TRY IT: The records that follow should be returned exactly, pictures excluded.

ENTRIES SUPPLIED:
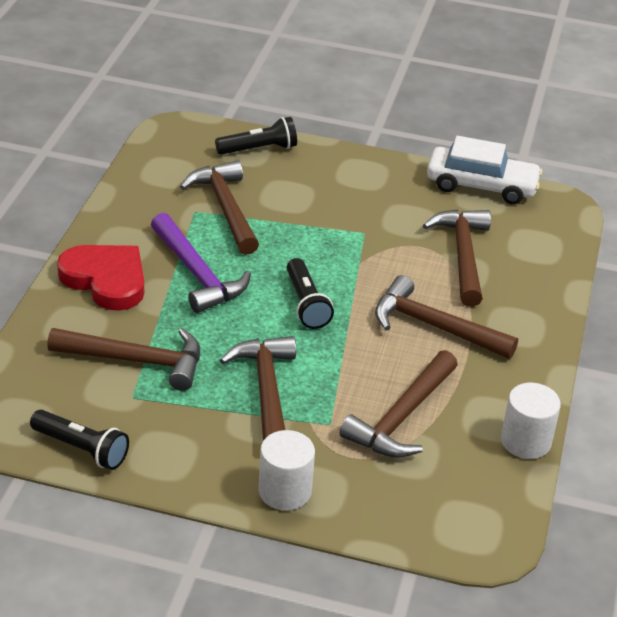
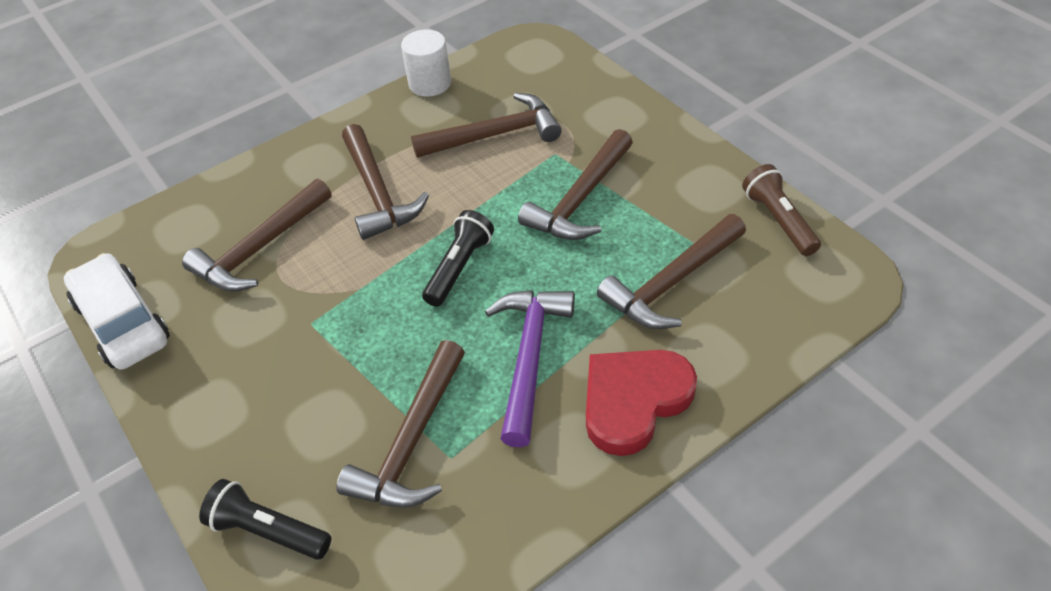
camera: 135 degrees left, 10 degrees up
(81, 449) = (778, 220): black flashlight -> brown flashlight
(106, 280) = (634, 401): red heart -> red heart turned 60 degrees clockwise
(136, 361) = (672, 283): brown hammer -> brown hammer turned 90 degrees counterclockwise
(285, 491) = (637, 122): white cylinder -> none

EXPECTED ANSWER:
camera: 135 degrees left, 10 degrees up
(81, 449) = (778, 220): black flashlight -> brown flashlight
(106, 280) = (634, 401): red heart -> red heart turned 60 degrees clockwise
(136, 361) = (672, 283): brown hammer -> brown hammer turned 90 degrees counterclockwise
(285, 491) = (637, 122): white cylinder -> none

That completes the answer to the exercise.